Directive - Look for the word "bell". Copy every line of the listing where it occurs.

· · · · · · ·

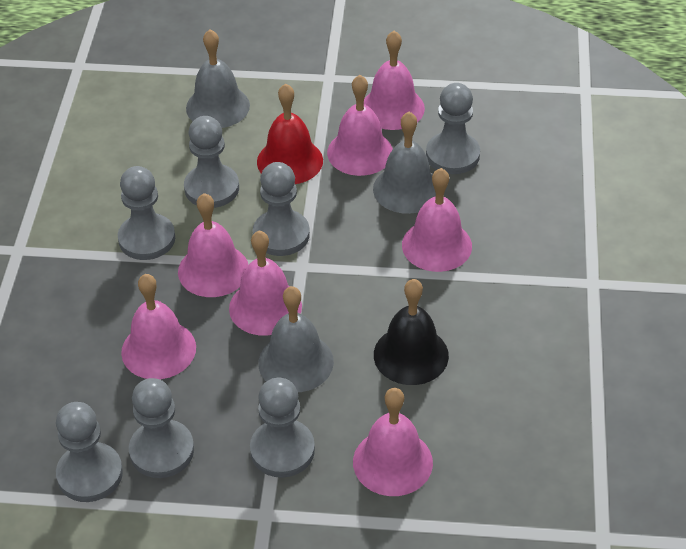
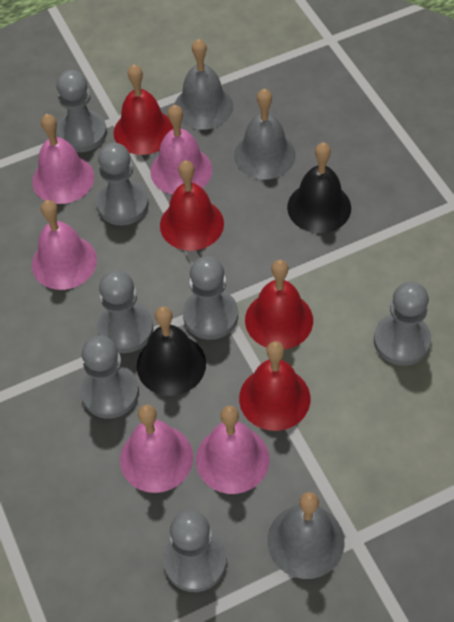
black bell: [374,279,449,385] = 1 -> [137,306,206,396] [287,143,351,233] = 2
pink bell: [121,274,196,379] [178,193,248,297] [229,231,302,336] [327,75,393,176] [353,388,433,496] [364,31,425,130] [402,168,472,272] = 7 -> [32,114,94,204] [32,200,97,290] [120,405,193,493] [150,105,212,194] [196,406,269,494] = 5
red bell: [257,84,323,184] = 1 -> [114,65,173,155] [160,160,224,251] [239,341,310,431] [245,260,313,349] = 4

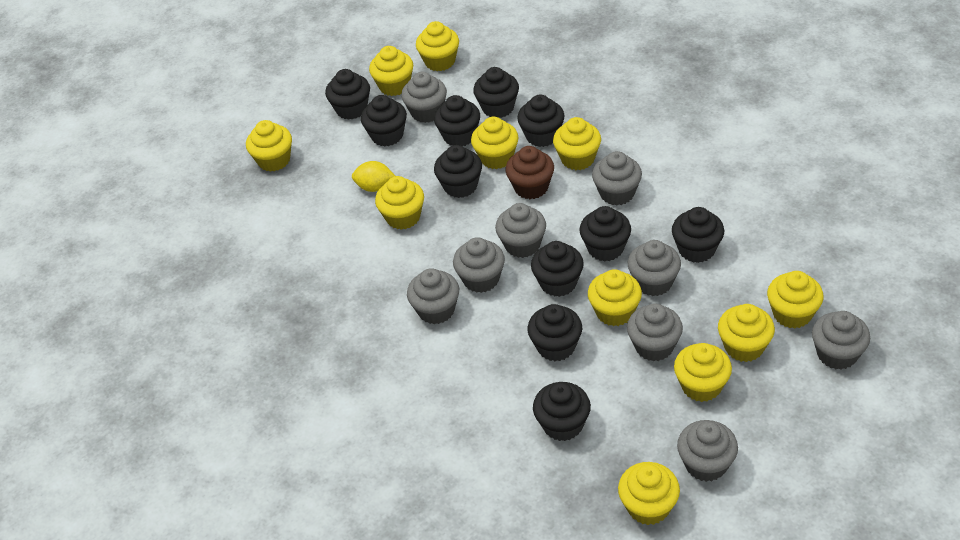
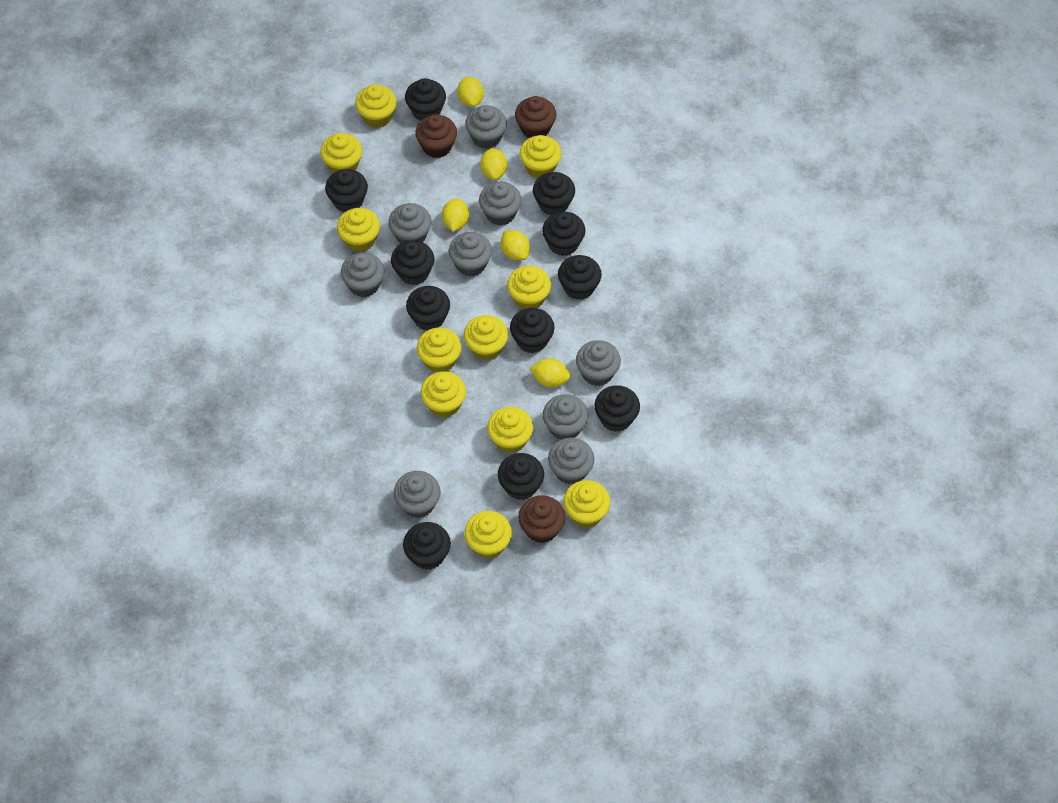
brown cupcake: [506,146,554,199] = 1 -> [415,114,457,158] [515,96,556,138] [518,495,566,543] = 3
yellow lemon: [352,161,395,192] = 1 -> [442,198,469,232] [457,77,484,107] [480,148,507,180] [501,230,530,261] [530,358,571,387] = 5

· · · · · · ·

Answer space -
black bell: [374,279,449,385] = 1 -> [137,306,206,396] [287,143,351,233] = 2
pink bell: [121,274,196,379] [178,193,248,297] [229,231,302,336] [327,75,393,176] [353,388,433,496] [364,31,425,130] [402,168,472,272] = 7 -> [32,114,94,204] [32,200,97,290] [120,405,193,493] [150,105,212,194] [196,406,269,494] = 5
red bell: [257,84,323,184] = 1 -> [114,65,173,155] [160,160,224,251] [239,341,310,431] [245,260,313,349] = 4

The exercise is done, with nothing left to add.